— What to do —
Reproduce, word for word, all of the records; the pictures stay out.

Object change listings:
· · · ·

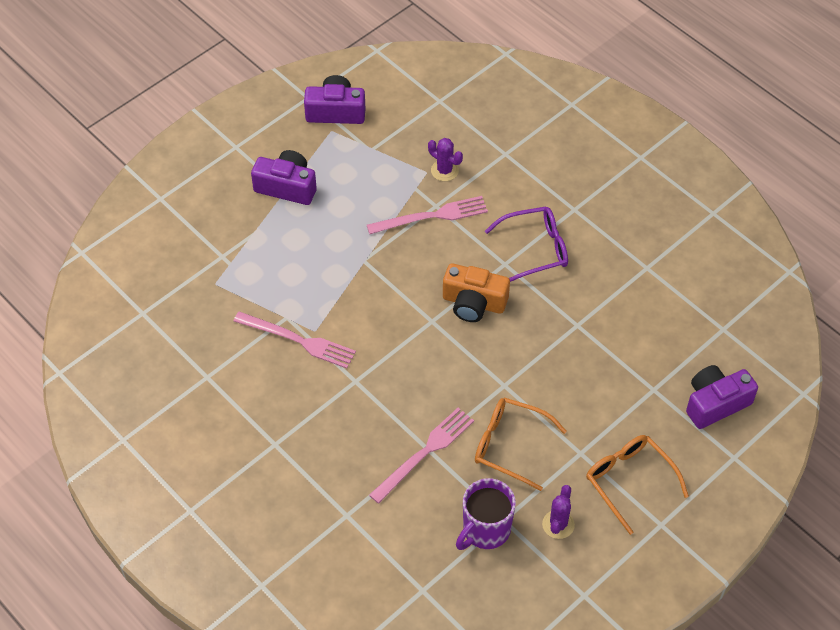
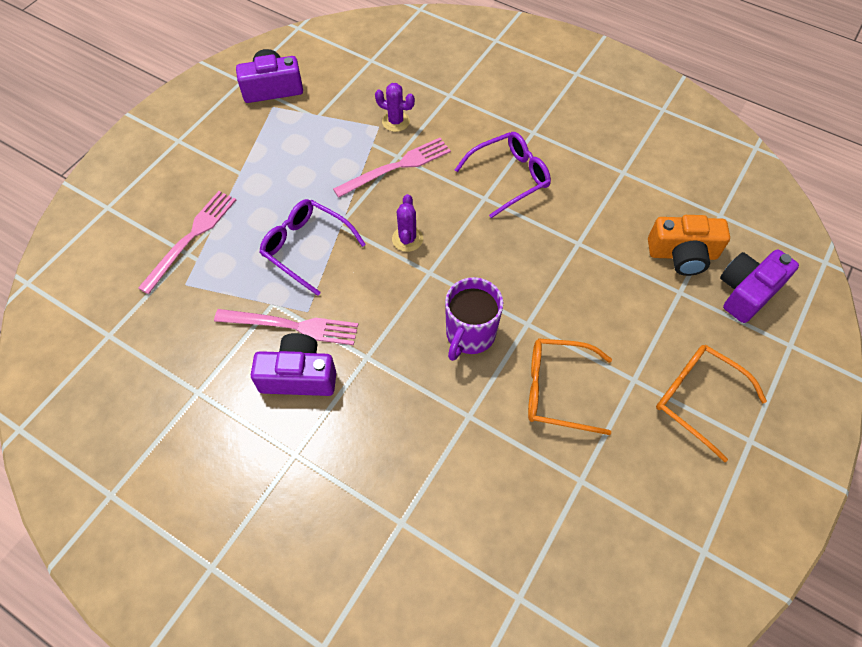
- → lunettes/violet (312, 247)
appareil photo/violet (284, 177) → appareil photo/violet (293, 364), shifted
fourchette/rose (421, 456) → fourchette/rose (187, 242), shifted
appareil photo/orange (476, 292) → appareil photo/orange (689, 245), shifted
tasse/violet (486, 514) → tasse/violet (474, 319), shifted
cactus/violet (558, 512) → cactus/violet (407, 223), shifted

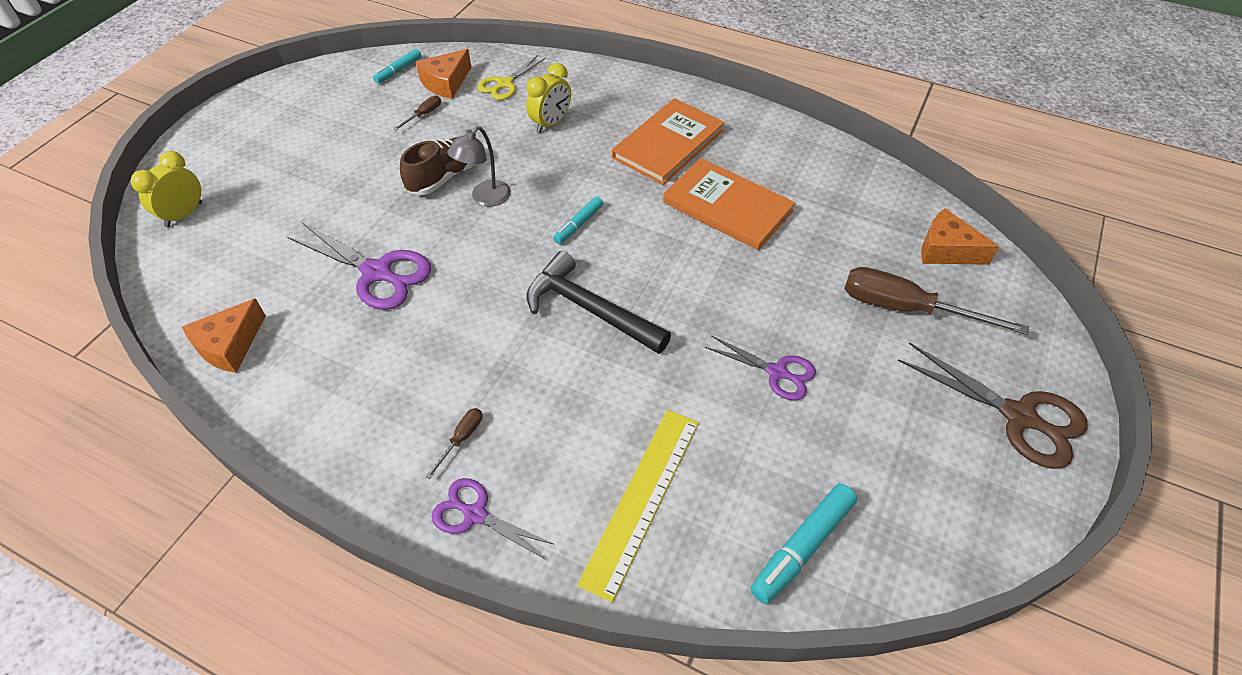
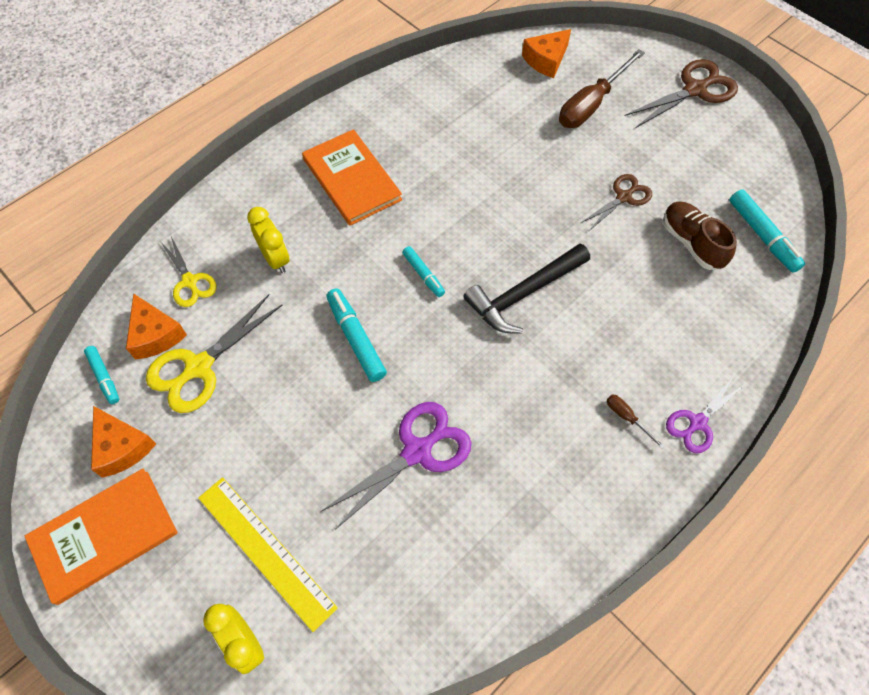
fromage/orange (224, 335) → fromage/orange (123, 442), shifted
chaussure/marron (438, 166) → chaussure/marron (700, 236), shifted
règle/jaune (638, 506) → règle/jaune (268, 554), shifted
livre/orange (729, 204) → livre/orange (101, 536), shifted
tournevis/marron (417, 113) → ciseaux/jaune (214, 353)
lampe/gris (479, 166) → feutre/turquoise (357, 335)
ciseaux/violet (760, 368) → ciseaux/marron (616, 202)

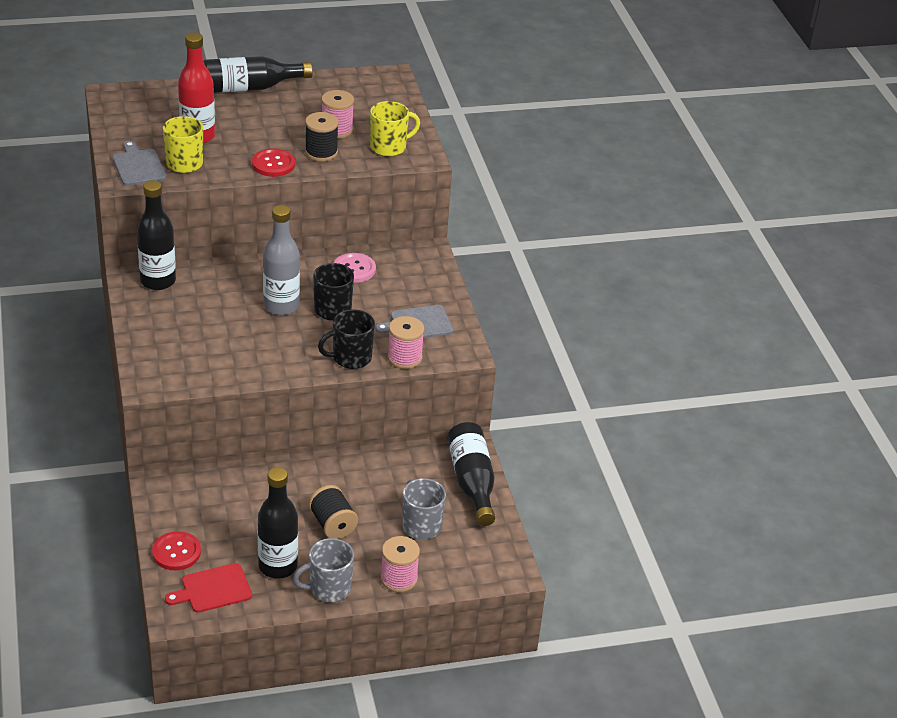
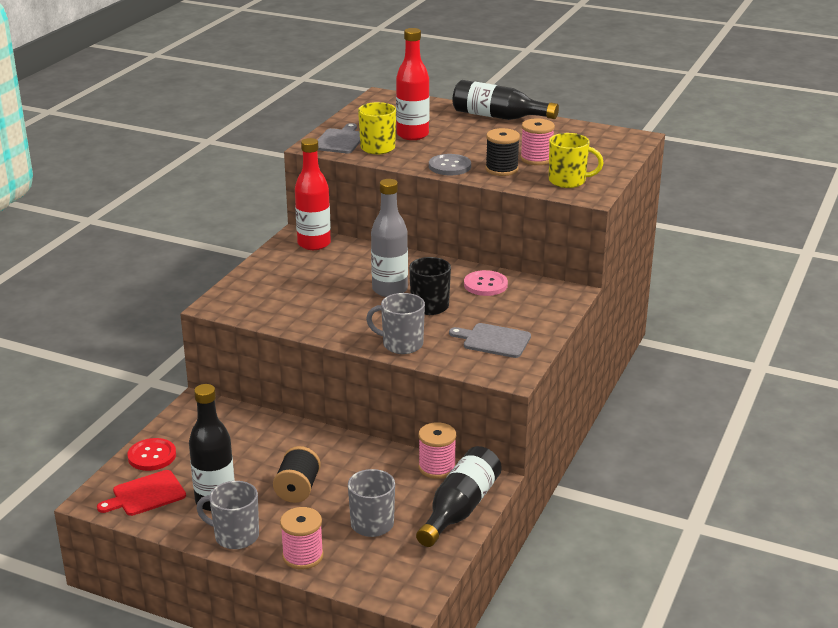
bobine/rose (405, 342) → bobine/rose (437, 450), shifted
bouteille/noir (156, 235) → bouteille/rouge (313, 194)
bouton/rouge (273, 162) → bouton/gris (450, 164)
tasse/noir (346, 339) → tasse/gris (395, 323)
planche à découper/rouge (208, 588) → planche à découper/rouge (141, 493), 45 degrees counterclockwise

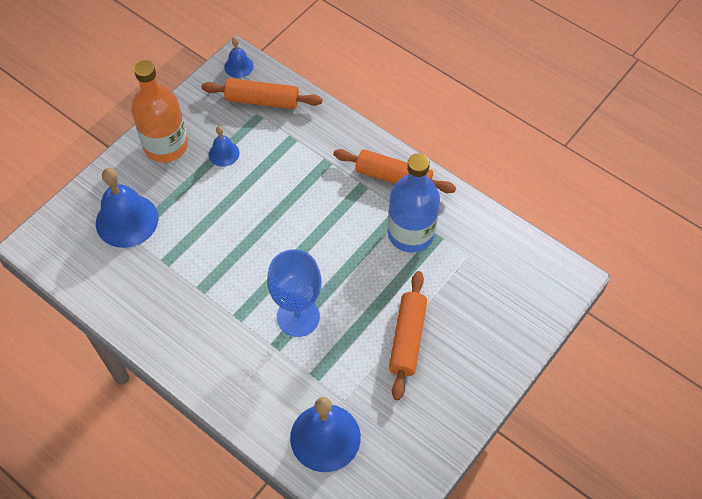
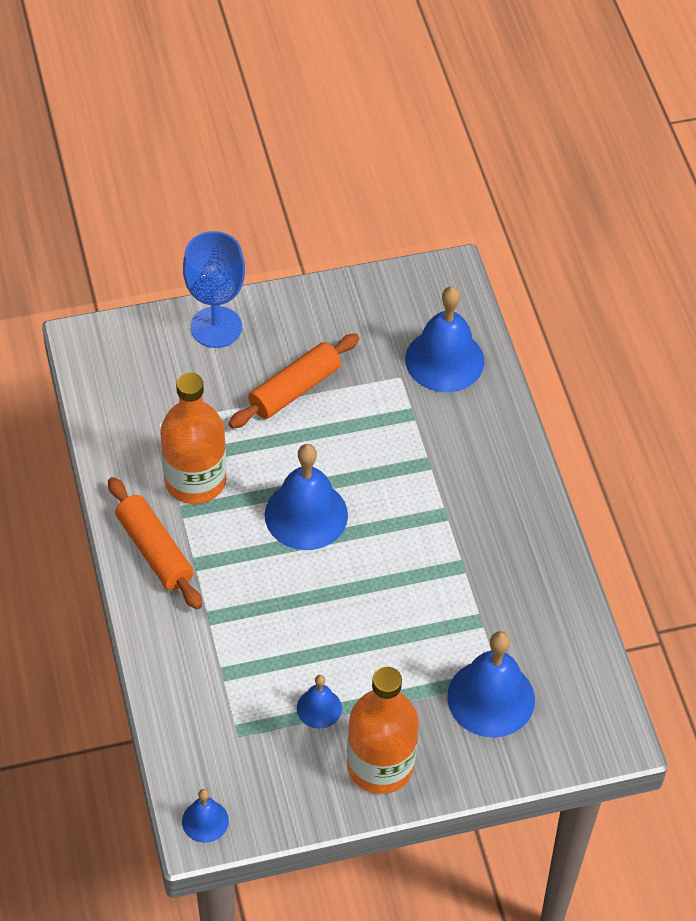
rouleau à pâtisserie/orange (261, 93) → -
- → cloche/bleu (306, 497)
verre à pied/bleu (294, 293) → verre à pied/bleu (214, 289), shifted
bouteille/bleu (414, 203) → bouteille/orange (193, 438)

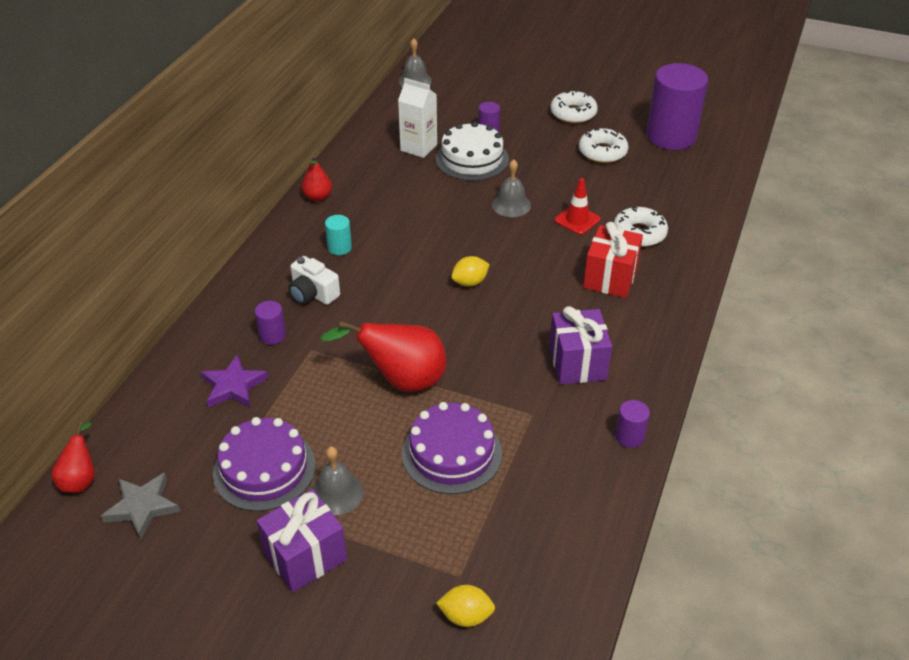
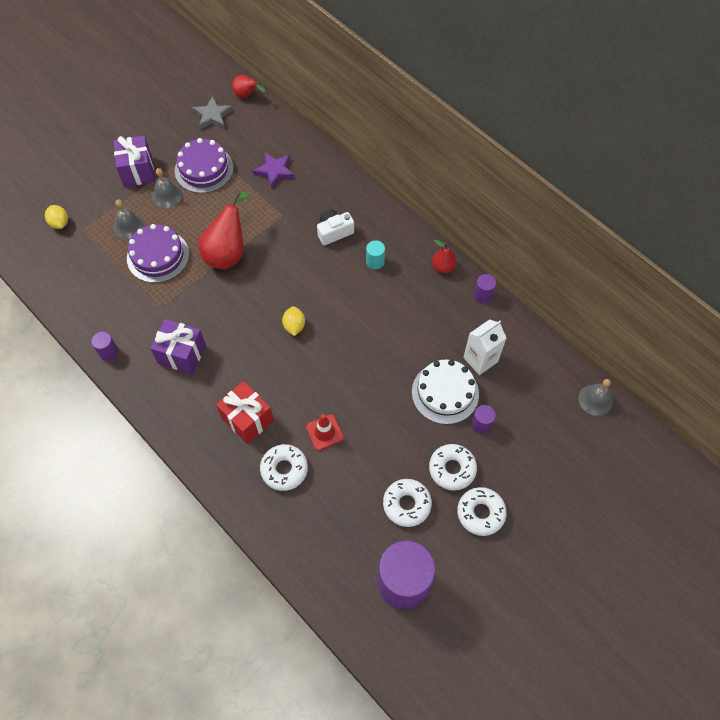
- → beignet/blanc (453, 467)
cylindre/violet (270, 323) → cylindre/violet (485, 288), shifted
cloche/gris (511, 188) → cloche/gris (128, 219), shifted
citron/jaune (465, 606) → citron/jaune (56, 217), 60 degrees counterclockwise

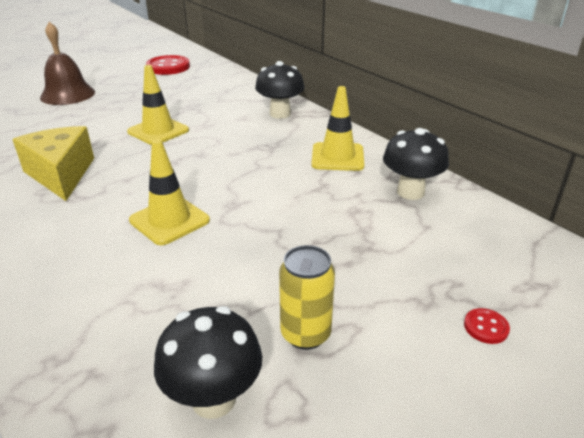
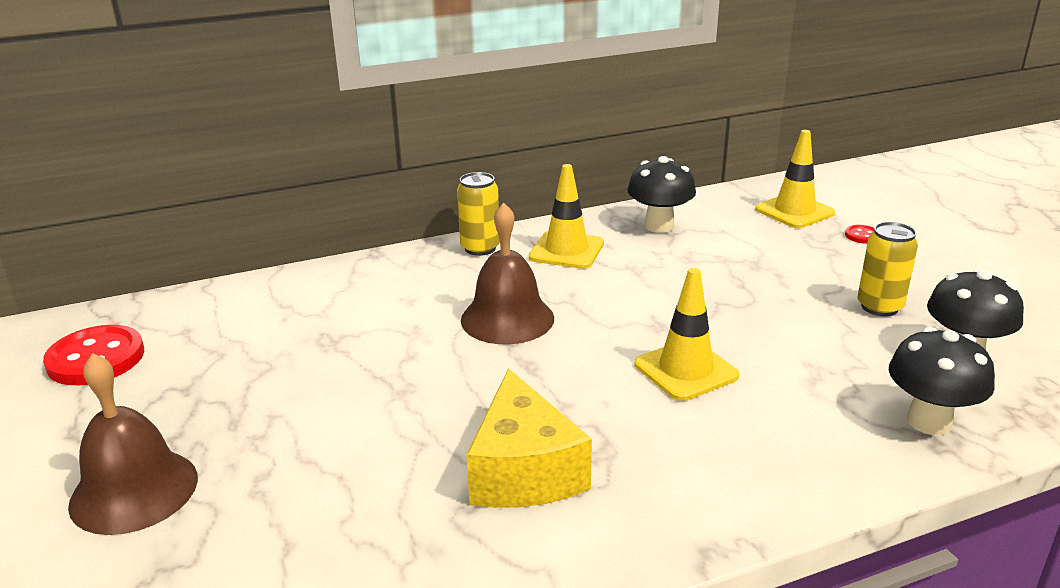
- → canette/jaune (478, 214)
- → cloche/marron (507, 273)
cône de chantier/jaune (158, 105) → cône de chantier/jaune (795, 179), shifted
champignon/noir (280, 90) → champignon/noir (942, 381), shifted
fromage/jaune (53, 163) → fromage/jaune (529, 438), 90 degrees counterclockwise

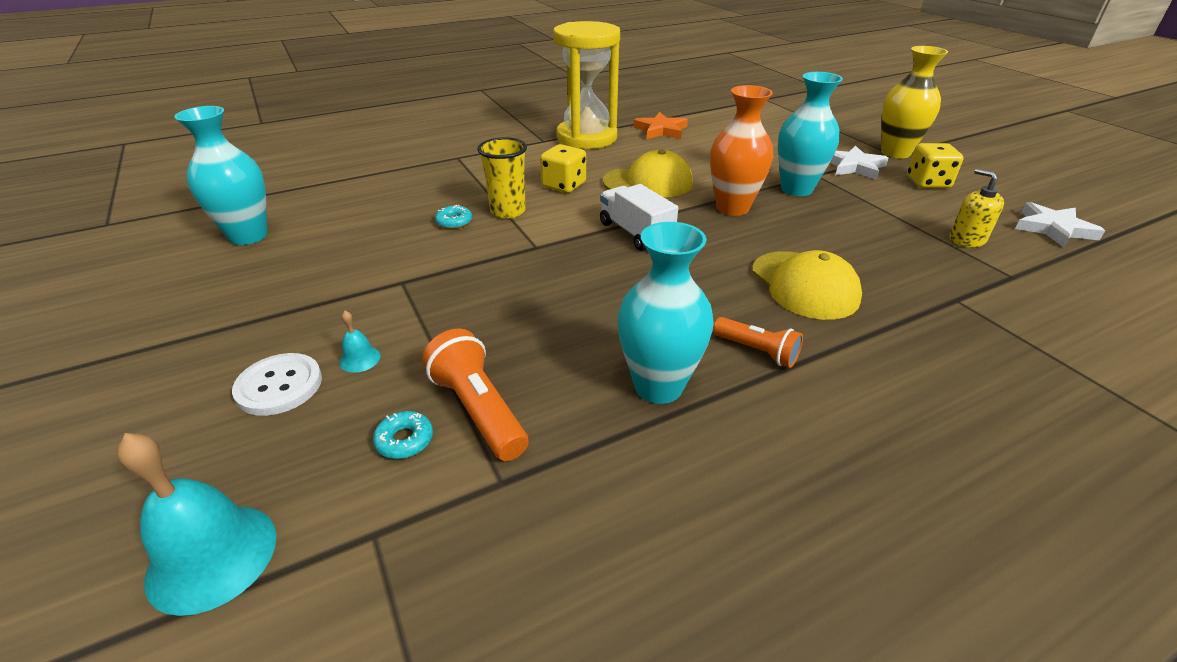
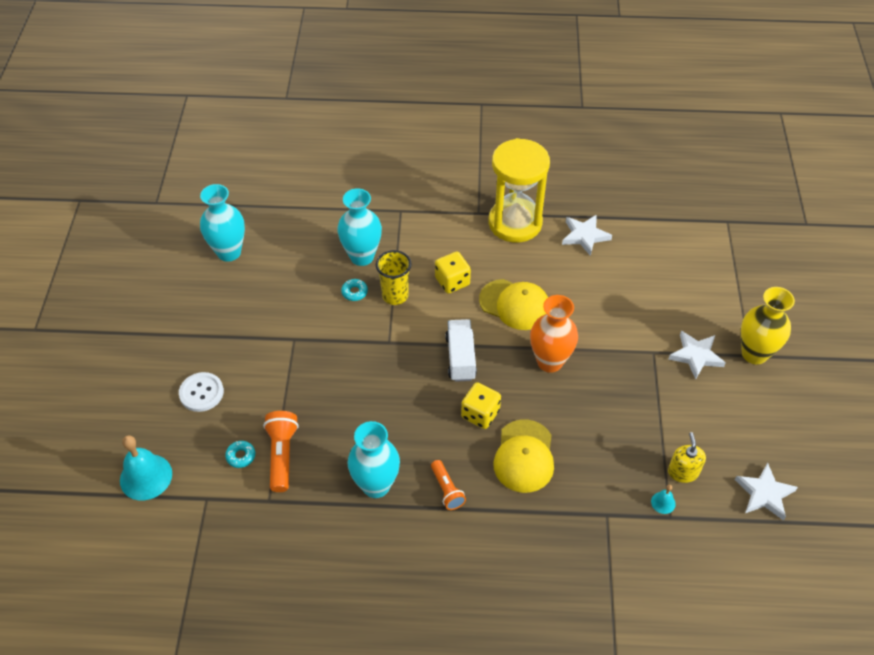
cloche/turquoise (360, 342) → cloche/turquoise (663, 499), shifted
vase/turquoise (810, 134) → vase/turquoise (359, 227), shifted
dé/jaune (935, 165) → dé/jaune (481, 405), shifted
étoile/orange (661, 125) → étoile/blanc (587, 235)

· · · ·

— Final answer —
- → lunettes/violet (312, 247)
appareil photo/violet (284, 177) → appareil photo/violet (293, 364), shifted
fourchette/rose (421, 456) → fourchette/rose (187, 242), shifted
appareil photo/orange (476, 292) → appareil photo/orange (689, 245), shifted
tasse/violet (486, 514) → tasse/violet (474, 319), shifted
cactus/violet (558, 512) → cactus/violet (407, 223), shifted

fromage/orange (224, 335) → fromage/orange (123, 442), shifted
chaussure/marron (438, 166) → chaussure/marron (700, 236), shifted
règle/jaune (638, 506) → règle/jaune (268, 554), shifted
livre/orange (729, 204) → livre/orange (101, 536), shifted
tournevis/marron (417, 113) → ciseaux/jaune (214, 353)
lampe/gris (479, 166) → feutre/turquoise (357, 335)
ciseaux/violet (760, 368) → ciseaux/marron (616, 202)

bobine/rose (405, 342) → bobine/rose (437, 450), shifted
bouteille/noir (156, 235) → bouteille/rouge (313, 194)
bouton/rouge (273, 162) → bouton/gris (450, 164)
tasse/noir (346, 339) → tasse/gris (395, 323)
planche à découper/rouge (208, 588) → planche à découper/rouge (141, 493), 45 degrees counterclockwise

rouleau à pâtisserie/orange (261, 93) → -
- → cloche/bleu (306, 497)
verre à pied/bleu (294, 293) → verre à pied/bleu (214, 289), shifted
bouteille/bleu (414, 203) → bouteille/orange (193, 438)

- → beignet/blanc (453, 467)
cylindre/violet (270, 323) → cylindre/violet (485, 288), shifted
cloche/gris (511, 188) → cloche/gris (128, 219), shifted
citron/jaune (465, 606) → citron/jaune (56, 217), 60 degrees counterclockwise

- → canette/jaune (478, 214)
- → cloche/marron (507, 273)
cône de chantier/jaune (158, 105) → cône de chantier/jaune (795, 179), shifted
champignon/noir (280, 90) → champignon/noir (942, 381), shifted
fromage/jaune (53, 163) → fromage/jaune (529, 438), 90 degrees counterclockwise

cloche/turquoise (360, 342) → cloche/turquoise (663, 499), shifted
vase/turquoise (810, 134) → vase/turquoise (359, 227), shifted
dé/jaune (935, 165) → dé/jaune (481, 405), shifted
étoile/orange (661, 125) → étoile/blanc (587, 235)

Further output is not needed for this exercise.